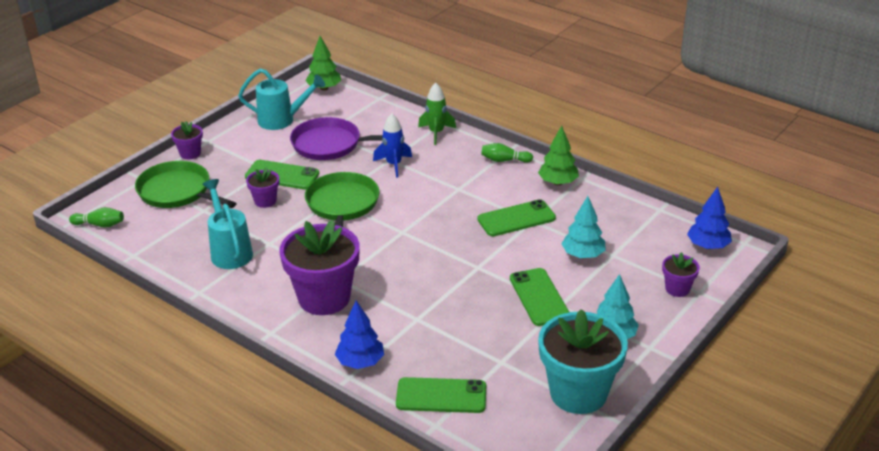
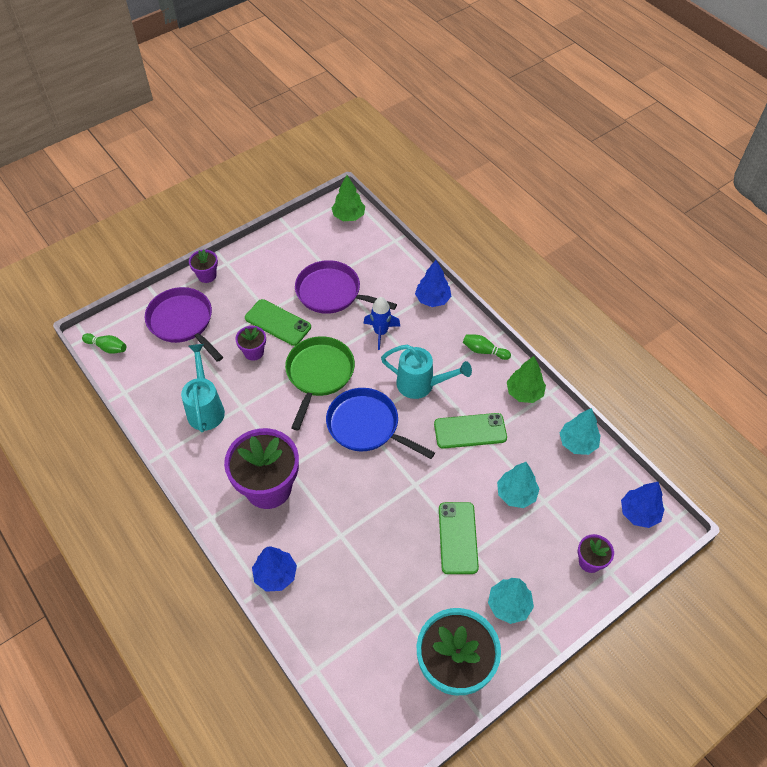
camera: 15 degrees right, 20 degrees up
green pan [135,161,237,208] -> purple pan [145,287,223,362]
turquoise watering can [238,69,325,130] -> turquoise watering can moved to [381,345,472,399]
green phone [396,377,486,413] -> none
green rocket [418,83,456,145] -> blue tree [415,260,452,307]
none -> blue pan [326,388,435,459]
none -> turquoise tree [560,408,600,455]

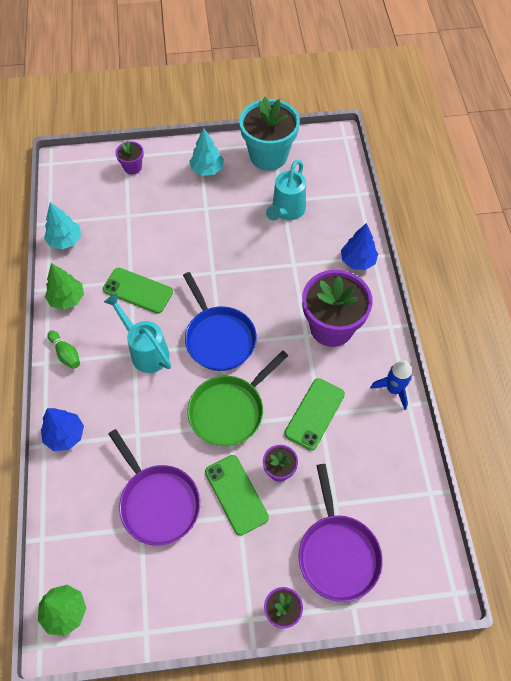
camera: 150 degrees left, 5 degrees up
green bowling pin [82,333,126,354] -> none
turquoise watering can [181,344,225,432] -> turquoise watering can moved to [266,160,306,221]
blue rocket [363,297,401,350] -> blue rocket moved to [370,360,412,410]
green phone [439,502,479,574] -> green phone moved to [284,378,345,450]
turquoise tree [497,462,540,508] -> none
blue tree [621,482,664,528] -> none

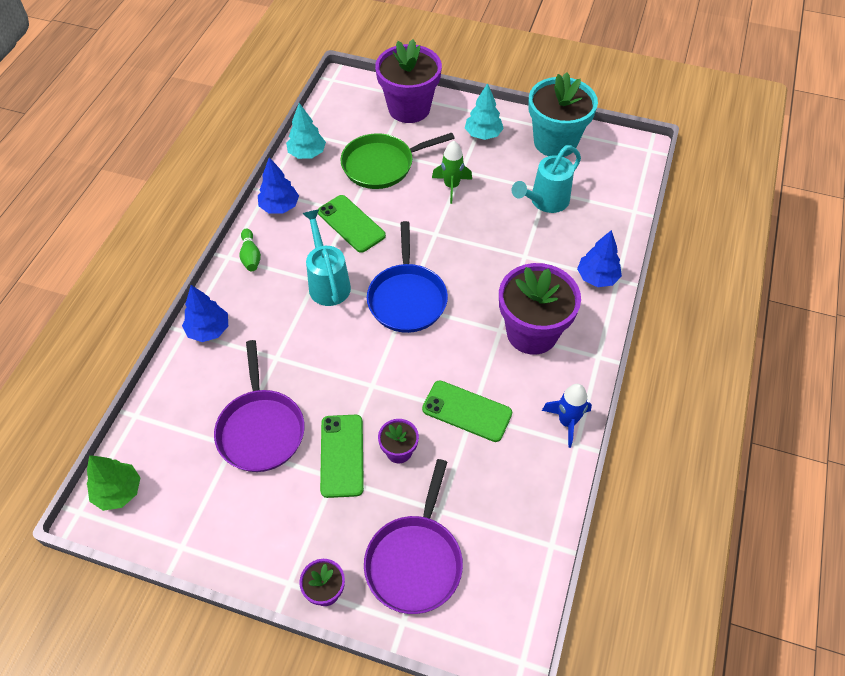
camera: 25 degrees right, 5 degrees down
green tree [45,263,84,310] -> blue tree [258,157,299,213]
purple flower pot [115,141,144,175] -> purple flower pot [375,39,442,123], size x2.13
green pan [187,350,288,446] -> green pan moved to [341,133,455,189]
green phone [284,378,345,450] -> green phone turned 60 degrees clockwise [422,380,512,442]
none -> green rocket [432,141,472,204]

Exercise ▸ Could you print the lines above, exactly as written, from the line containing "green phone [284,378,345,450]" through the final one?

Exercise output ▸
green phone [284,378,345,450] -> green phone turned 60 degrees clockwise [422,380,512,442]
none -> green rocket [432,141,472,204]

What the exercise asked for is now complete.